§ **ENTRIES SUPPLIED**:
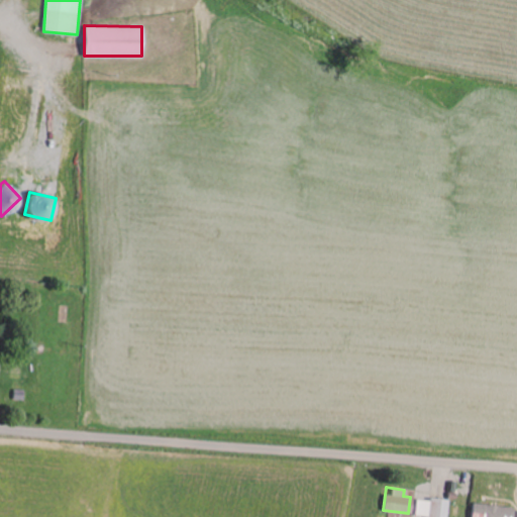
[(424,516),(442,516),(444,501),(414,496),(411,514),(425,516),(424,516)]
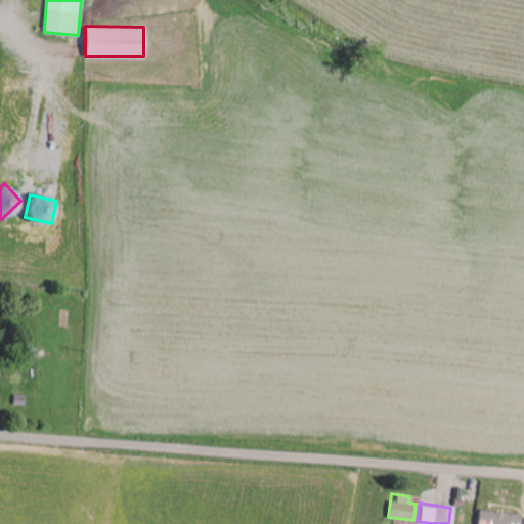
[(516,523),(517,512),(475,510),(474,523),(516,523)]
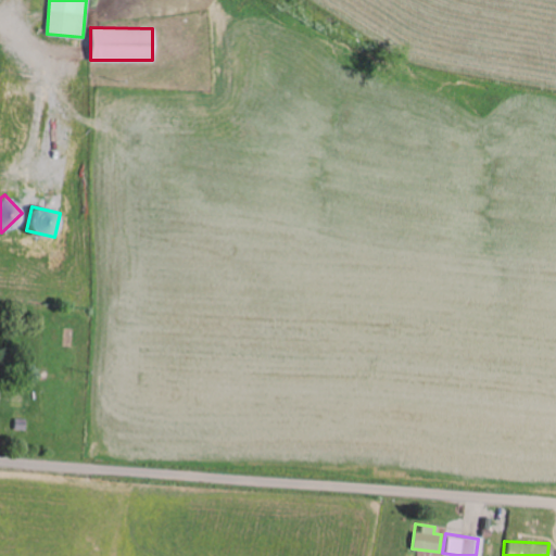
All buildings are outlined.
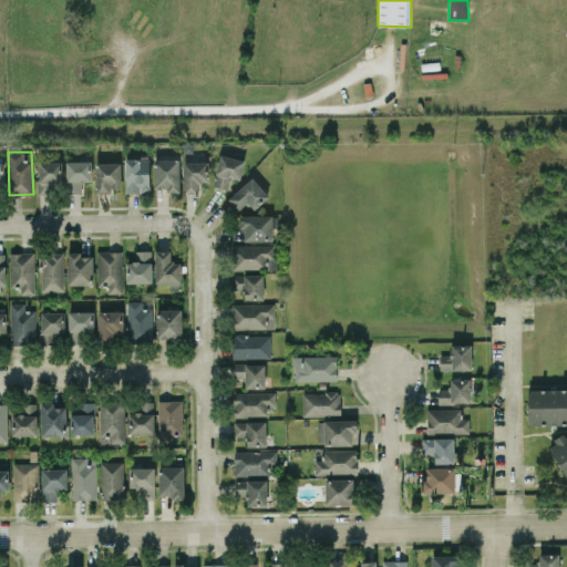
[(240,179),(245,160),(219,155),(214,186),(229,188),(230,177),(240,179)]
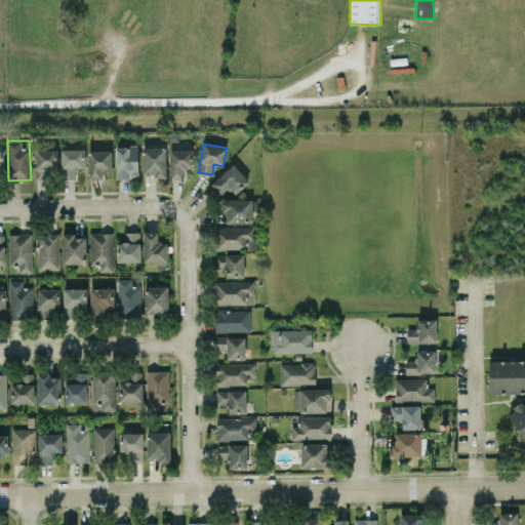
[(116,177),(138,177),(137,146),(116,147),(116,177)]
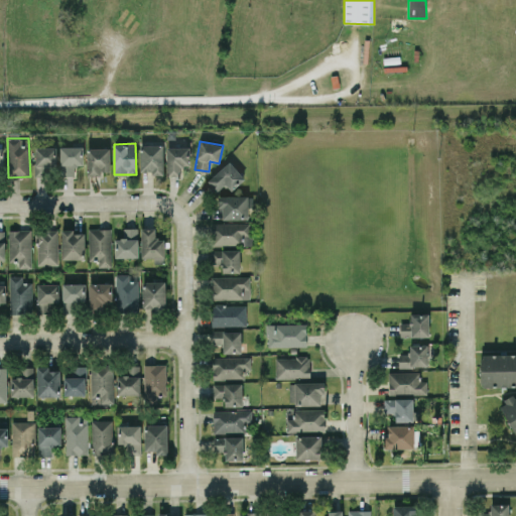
[(163,174),(163,145),(141,145),(141,171),(151,170),(151,175),(163,174)]
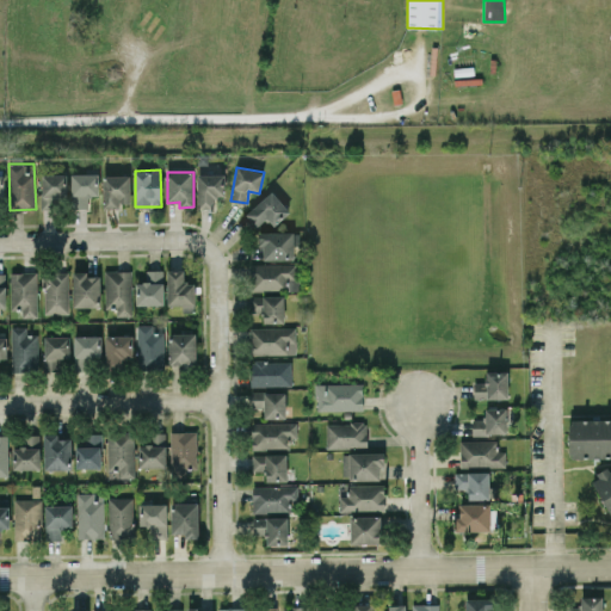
[(72,174),(72,208),(88,208),(88,195),(99,195),(98,173),(72,174)]
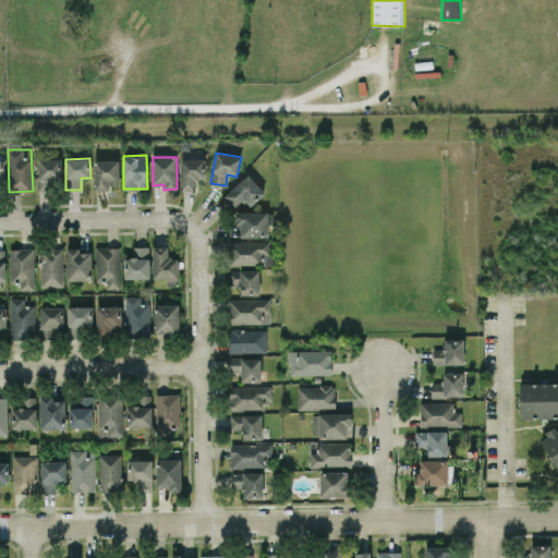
[(61,159),(38,159),(38,187),(61,187),(61,159)]
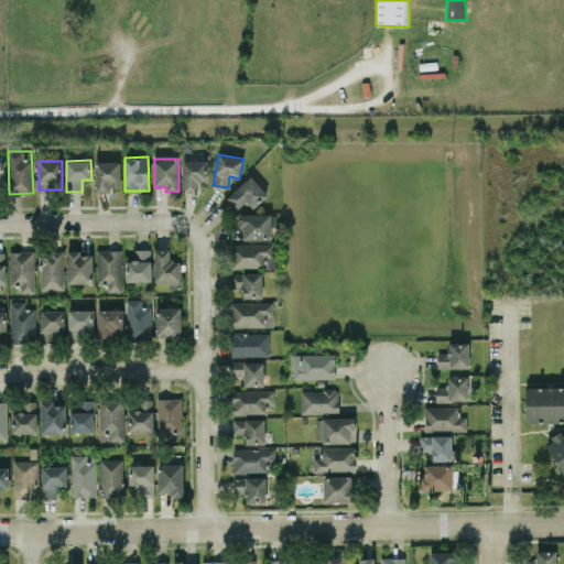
[(182,161),(183,193),(197,192),(197,182),(207,181),(207,161),(182,161)]
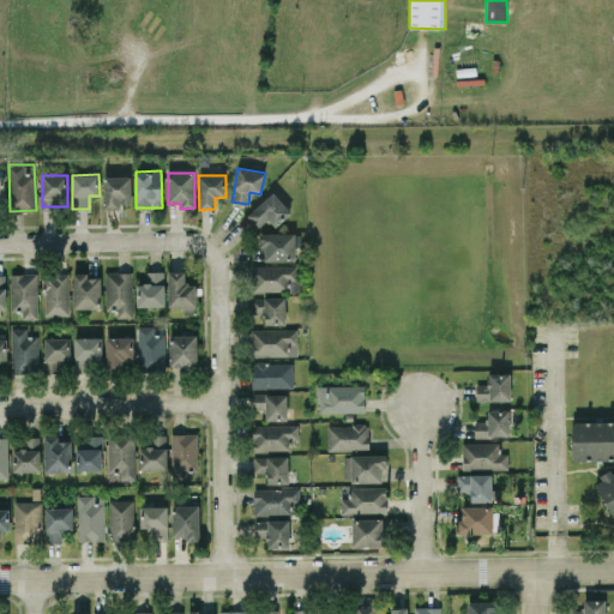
[(131,203),(131,176),(104,176),(104,209),(121,209),(121,204),(131,203)]
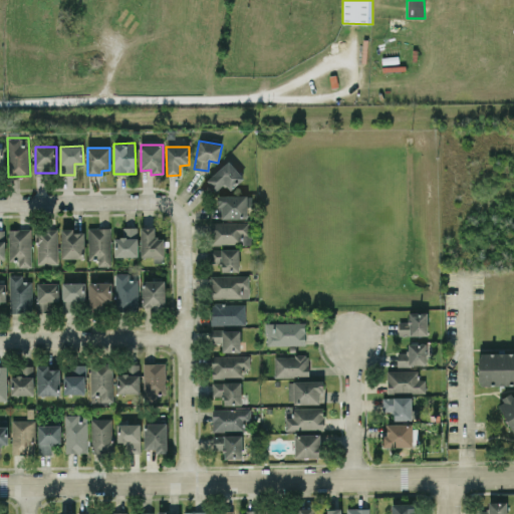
[(216,191),(226,184),(230,189),(243,179),(231,161),(207,178),(216,191)]
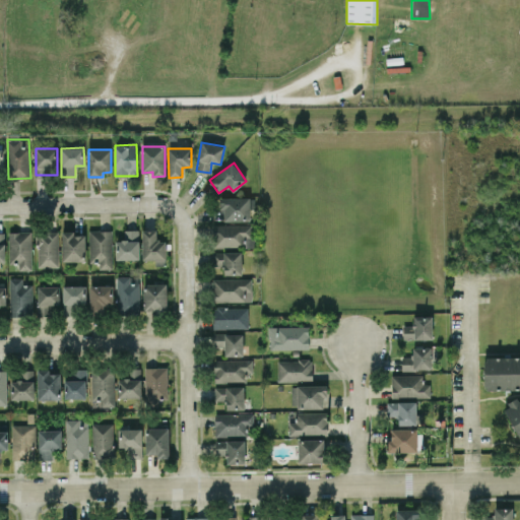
[(218,198),(219,209),(224,209),(224,220),(250,220),(250,197),(218,198)]
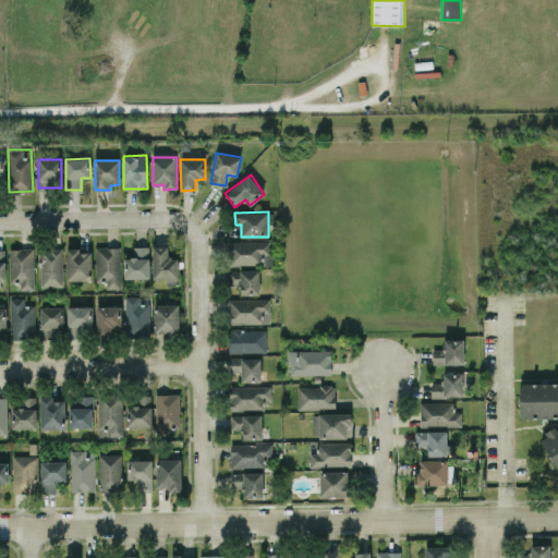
[(228,242),(228,266),(262,265),(262,266),(271,265),(271,241),(228,242)]
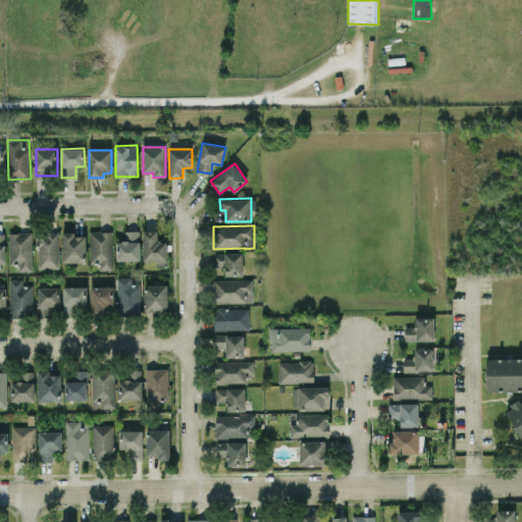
[(112,230),(90,231),(91,263),(100,263),(101,269),(112,269),(112,230)]
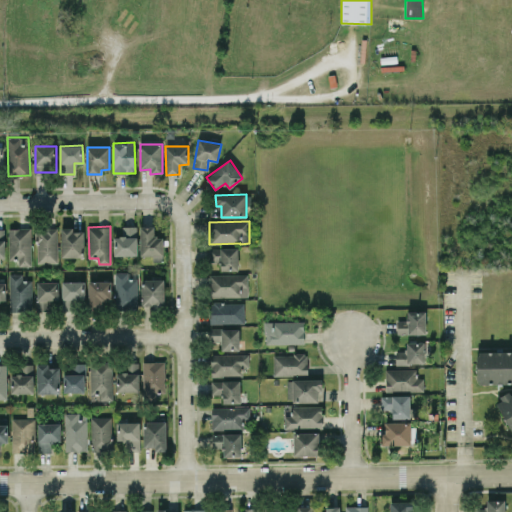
[(114,255),(137,255),(137,226),(122,226),(122,236),(114,236),(114,255)]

§ **YOUR TASK**: Would you retype the lines from the line containing "All buildings are outlined." to the final line of the entries above, exactly as given and without pictures?

§ **RESPONSE**:
All buildings are outlined.
[(240,179),(245,160),(219,155),(214,186),(229,188),(230,177),(240,179)]
[(116,177),(138,177),(137,146),(116,147),(116,177)]
[(163,174),(163,145),(141,145),(141,171),(151,170),(151,175),(163,174)]
[(72,174),(72,208),(88,208),(88,195),(99,195),(98,173),(72,174)]
[(61,159),(38,159),(38,187),(61,187),(61,159)]
[(182,161),(183,193),(197,192),(197,182),(207,181),(207,161),(182,161)]
[(131,203),(131,176),(104,176),(104,209),(121,209),(121,204),(131,203)]
[(216,191),(226,184),(230,189),(243,179),(231,161),(207,178),(216,191)]
[(218,198),(219,209),(224,209),(224,220),(250,220),(250,197),(218,198)]
[(228,242),(228,266),(262,265),(262,266),(271,265),(271,241),(228,242)]
[(112,230),(90,231),(91,263),(100,263),(101,269),(112,269),(112,230)]
[(114,255),(137,255),(137,226),(122,226),(122,236),(114,236),(114,255)]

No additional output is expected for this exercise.